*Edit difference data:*
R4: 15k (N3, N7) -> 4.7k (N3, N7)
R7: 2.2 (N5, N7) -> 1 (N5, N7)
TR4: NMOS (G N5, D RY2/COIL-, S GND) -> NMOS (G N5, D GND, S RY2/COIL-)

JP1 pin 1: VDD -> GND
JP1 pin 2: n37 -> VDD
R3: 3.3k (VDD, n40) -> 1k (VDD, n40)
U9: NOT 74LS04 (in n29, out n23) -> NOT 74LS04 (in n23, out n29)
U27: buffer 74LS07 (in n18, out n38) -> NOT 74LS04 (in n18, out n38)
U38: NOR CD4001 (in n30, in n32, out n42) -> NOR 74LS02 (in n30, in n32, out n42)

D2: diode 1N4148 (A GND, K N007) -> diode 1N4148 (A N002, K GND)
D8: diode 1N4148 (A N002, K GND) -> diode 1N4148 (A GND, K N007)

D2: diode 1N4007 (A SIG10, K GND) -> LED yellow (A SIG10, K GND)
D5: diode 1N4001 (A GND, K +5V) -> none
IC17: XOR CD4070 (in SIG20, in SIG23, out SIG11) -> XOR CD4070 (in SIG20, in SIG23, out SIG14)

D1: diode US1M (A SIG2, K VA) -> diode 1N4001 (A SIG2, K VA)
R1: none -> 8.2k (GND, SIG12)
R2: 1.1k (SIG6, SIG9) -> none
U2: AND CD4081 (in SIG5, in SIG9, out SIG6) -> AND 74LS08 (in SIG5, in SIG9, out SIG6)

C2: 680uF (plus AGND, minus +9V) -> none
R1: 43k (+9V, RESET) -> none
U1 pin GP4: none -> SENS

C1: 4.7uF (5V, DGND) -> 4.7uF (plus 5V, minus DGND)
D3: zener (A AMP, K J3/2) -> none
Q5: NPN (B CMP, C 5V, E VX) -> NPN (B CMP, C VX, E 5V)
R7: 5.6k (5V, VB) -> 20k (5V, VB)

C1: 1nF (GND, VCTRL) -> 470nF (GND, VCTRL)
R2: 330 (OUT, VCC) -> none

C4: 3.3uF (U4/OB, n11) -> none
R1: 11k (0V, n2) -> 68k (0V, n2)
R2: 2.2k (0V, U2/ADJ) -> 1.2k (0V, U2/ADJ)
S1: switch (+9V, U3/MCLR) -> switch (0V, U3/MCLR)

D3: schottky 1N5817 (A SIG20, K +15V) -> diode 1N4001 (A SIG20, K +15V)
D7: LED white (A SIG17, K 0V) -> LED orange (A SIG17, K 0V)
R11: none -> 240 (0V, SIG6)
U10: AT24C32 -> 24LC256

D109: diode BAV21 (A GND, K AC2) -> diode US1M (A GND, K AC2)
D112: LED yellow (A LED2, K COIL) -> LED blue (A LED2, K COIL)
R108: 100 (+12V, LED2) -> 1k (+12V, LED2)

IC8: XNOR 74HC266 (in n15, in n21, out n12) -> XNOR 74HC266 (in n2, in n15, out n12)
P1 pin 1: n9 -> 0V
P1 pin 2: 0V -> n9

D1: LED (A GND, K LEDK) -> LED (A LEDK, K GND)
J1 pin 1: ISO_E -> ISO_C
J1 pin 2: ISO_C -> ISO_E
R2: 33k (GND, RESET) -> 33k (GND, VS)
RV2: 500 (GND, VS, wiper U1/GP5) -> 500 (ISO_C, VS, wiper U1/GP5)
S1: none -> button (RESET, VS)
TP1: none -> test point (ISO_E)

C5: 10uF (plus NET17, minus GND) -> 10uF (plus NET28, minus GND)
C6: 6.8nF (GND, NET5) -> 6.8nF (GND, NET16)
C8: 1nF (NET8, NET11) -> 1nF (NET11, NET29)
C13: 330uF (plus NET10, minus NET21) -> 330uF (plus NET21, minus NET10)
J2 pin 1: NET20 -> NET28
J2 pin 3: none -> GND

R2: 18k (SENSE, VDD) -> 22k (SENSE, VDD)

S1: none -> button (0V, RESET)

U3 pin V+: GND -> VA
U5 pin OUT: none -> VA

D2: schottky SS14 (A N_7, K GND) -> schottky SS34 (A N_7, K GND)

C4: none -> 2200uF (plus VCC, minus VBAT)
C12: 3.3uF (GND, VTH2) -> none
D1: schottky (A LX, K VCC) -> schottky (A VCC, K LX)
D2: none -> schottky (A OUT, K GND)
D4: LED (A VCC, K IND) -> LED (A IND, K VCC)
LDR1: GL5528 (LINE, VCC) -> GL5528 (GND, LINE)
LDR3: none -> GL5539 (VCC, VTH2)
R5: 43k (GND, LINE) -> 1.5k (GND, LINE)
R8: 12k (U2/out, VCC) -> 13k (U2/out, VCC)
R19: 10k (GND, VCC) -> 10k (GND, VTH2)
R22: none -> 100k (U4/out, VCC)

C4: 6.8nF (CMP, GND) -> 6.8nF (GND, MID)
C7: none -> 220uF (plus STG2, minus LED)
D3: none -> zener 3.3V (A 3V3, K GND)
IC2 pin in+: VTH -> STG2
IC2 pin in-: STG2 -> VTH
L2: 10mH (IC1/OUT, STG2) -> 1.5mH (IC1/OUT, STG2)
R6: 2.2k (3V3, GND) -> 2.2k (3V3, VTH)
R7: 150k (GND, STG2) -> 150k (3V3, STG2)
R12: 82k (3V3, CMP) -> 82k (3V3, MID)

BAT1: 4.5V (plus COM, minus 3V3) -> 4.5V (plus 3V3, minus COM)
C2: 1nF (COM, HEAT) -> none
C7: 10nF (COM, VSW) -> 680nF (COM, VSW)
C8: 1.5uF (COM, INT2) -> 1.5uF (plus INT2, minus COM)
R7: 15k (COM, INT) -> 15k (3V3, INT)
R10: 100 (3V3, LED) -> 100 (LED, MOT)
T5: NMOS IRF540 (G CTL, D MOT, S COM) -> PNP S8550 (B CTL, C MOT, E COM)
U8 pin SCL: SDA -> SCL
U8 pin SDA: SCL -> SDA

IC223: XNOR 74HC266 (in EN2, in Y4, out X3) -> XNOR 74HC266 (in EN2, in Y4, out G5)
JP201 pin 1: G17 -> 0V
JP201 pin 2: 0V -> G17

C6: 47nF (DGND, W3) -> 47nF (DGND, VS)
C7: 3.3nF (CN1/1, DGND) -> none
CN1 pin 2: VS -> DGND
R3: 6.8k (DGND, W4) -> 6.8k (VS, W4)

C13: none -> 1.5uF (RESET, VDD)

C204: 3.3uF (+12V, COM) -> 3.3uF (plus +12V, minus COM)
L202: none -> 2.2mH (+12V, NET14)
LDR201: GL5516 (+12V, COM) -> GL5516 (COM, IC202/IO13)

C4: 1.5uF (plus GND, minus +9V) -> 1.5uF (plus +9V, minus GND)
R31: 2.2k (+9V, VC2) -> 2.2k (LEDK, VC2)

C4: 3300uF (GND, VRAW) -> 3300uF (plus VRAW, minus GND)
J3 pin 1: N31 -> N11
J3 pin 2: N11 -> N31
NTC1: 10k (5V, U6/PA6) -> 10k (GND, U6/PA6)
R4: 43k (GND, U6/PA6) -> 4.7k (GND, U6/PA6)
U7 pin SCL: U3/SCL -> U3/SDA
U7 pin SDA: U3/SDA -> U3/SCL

*Directions:* Could I ask you to return the records exactly and in full?

*Response to the exercise:*
R4: 15k (N3, N7) -> 4.7k (N3, N7)
R7: 2.2 (N5, N7) -> 1 (N5, N7)
TR4: NMOS (G N5, D RY2/COIL-, S GND) -> NMOS (G N5, D GND, S RY2/COIL-)

JP1 pin 1: VDD -> GND
JP1 pin 2: n37 -> VDD
R3: 3.3k (VDD, n40) -> 1k (VDD, n40)
U9: NOT 74LS04 (in n29, out n23) -> NOT 74LS04 (in n23, out n29)
U27: buffer 74LS07 (in n18, out n38) -> NOT 74LS04 (in n18, out n38)
U38: NOR CD4001 (in n30, in n32, out n42) -> NOR 74LS02 (in n30, in n32, out n42)

D2: diode 1N4148 (A GND, K N007) -> diode 1N4148 (A N002, K GND)
D8: diode 1N4148 (A N002, K GND) -> diode 1N4148 (A GND, K N007)

D2: diode 1N4007 (A SIG10, K GND) -> LED yellow (A SIG10, K GND)
D5: diode 1N4001 (A GND, K +5V) -> none
IC17: XOR CD4070 (in SIG20, in SIG23, out SIG11) -> XOR CD4070 (in SIG20, in SIG23, out SIG14)

D1: diode US1M (A SIG2, K VA) -> diode 1N4001 (A SIG2, K VA)
R1: none -> 8.2k (GND, SIG12)
R2: 1.1k (SIG6, SIG9) -> none
U2: AND CD4081 (in SIG5, in SIG9, out SIG6) -> AND 74LS08 (in SIG5, in SIG9, out SIG6)

C2: 680uF (plus AGND, minus +9V) -> none
R1: 43k (+9V, RESET) -> none
U1 pin GP4: none -> SENS

C1: 4.7uF (5V, DGND) -> 4.7uF (plus 5V, minus DGND)
D3: zener (A AMP, K J3/2) -> none
Q5: NPN (B CMP, C 5V, E VX) -> NPN (B CMP, C VX, E 5V)
R7: 5.6k (5V, VB) -> 20k (5V, VB)

C1: 1nF (GND, VCTRL) -> 470nF (GND, VCTRL)
R2: 330 (OUT, VCC) -> none

C4: 3.3uF (U4/OB, n11) -> none
R1: 11k (0V, n2) -> 68k (0V, n2)
R2: 2.2k (0V, U2/ADJ) -> 1.2k (0V, U2/ADJ)
S1: switch (+9V, U3/MCLR) -> switch (0V, U3/MCLR)

D3: schottky 1N5817 (A SIG20, K +15V) -> diode 1N4001 (A SIG20, K +15V)
D7: LED white (A SIG17, K 0V) -> LED orange (A SIG17, K 0V)
R11: none -> 240 (0V, SIG6)
U10: AT24C32 -> 24LC256

D109: diode BAV21 (A GND, K AC2) -> diode US1M (A GND, K AC2)
D112: LED yellow (A LED2, K COIL) -> LED blue (A LED2, K COIL)
R108: 100 (+12V, LED2) -> 1k (+12V, LED2)

IC8: XNOR 74HC266 (in n15, in n21, out n12) -> XNOR 74HC266 (in n2, in n15, out n12)
P1 pin 1: n9 -> 0V
P1 pin 2: 0V -> n9

D1: LED (A GND, K LEDK) -> LED (A LEDK, K GND)
J1 pin 1: ISO_E -> ISO_C
J1 pin 2: ISO_C -> ISO_E
R2: 33k (GND, RESET) -> 33k (GND, VS)
RV2: 500 (GND, VS, wiper U1/GP5) -> 500 (ISO_C, VS, wiper U1/GP5)
S1: none -> button (RESET, VS)
TP1: none -> test point (ISO_E)

C5: 10uF (plus NET17, minus GND) -> 10uF (plus NET28, minus GND)
C6: 6.8nF (GND, NET5) -> 6.8nF (GND, NET16)
C8: 1nF (NET8, NET11) -> 1nF (NET11, NET29)
C13: 330uF (plus NET10, minus NET21) -> 330uF (plus NET21, minus NET10)
J2 pin 1: NET20 -> NET28
J2 pin 3: none -> GND

R2: 18k (SENSE, VDD) -> 22k (SENSE, VDD)

S1: none -> button (0V, RESET)

U3 pin V+: GND -> VA
U5 pin OUT: none -> VA

D2: schottky SS14 (A N_7, K GND) -> schottky SS34 (A N_7, K GND)

C4: none -> 2200uF (plus VCC, minus VBAT)
C12: 3.3uF (GND, VTH2) -> none
D1: schottky (A LX, K VCC) -> schottky (A VCC, K LX)
D2: none -> schottky (A OUT, K GND)
D4: LED (A VCC, K IND) -> LED (A IND, K VCC)
LDR1: GL5528 (LINE, VCC) -> GL5528 (GND, LINE)
LDR3: none -> GL5539 (VCC, VTH2)
R5: 43k (GND, LINE) -> 1.5k (GND, LINE)
R8: 12k (U2/out, VCC) -> 13k (U2/out, VCC)
R19: 10k (GND, VCC) -> 10k (GND, VTH2)
R22: none -> 100k (U4/out, VCC)

C4: 6.8nF (CMP, GND) -> 6.8nF (GND, MID)
C7: none -> 220uF (plus STG2, minus LED)
D3: none -> zener 3.3V (A 3V3, K GND)
IC2 pin in+: VTH -> STG2
IC2 pin in-: STG2 -> VTH
L2: 10mH (IC1/OUT, STG2) -> 1.5mH (IC1/OUT, STG2)
R6: 2.2k (3V3, GND) -> 2.2k (3V3, VTH)
R7: 150k (GND, STG2) -> 150k (3V3, STG2)
R12: 82k (3V3, CMP) -> 82k (3V3, MID)

BAT1: 4.5V (plus COM, minus 3V3) -> 4.5V (plus 3V3, minus COM)
C2: 1nF (COM, HEAT) -> none
C7: 10nF (COM, VSW) -> 680nF (COM, VSW)
C8: 1.5uF (COM, INT2) -> 1.5uF (plus INT2, minus COM)
R7: 15k (COM, INT) -> 15k (3V3, INT)
R10: 100 (3V3, LED) -> 100 (LED, MOT)
T5: NMOS IRF540 (G CTL, D MOT, S COM) -> PNP S8550 (B CTL, C MOT, E COM)
U8 pin SCL: SDA -> SCL
U8 pin SDA: SCL -> SDA

IC223: XNOR 74HC266 (in EN2, in Y4, out X3) -> XNOR 74HC266 (in EN2, in Y4, out G5)
JP201 pin 1: G17 -> 0V
JP201 pin 2: 0V -> G17

C6: 47nF (DGND, W3) -> 47nF (DGND, VS)
C7: 3.3nF (CN1/1, DGND) -> none
CN1 pin 2: VS -> DGND
R3: 6.8k (DGND, W4) -> 6.8k (VS, W4)

C13: none -> 1.5uF (RESET, VDD)

C204: 3.3uF (+12V, COM) -> 3.3uF (plus +12V, minus COM)
L202: none -> 2.2mH (+12V, NET14)
LDR201: GL5516 (+12V, COM) -> GL5516 (COM, IC202/IO13)

C4: 1.5uF (plus GND, minus +9V) -> 1.5uF (plus +9V, minus GND)
R31: 2.2k (+9V, VC2) -> 2.2k (LEDK, VC2)

C4: 3300uF (GND, VRAW) -> 3300uF (plus VRAW, minus GND)
J3 pin 1: N31 -> N11
J3 pin 2: N11 -> N31
NTC1: 10k (5V, U6/PA6) -> 10k (GND, U6/PA6)
R4: 43k (GND, U6/PA6) -> 4.7k (GND, U6/PA6)
U7 pin SCL: U3/SCL -> U3/SDA
U7 pin SDA: U3/SDA -> U3/SCL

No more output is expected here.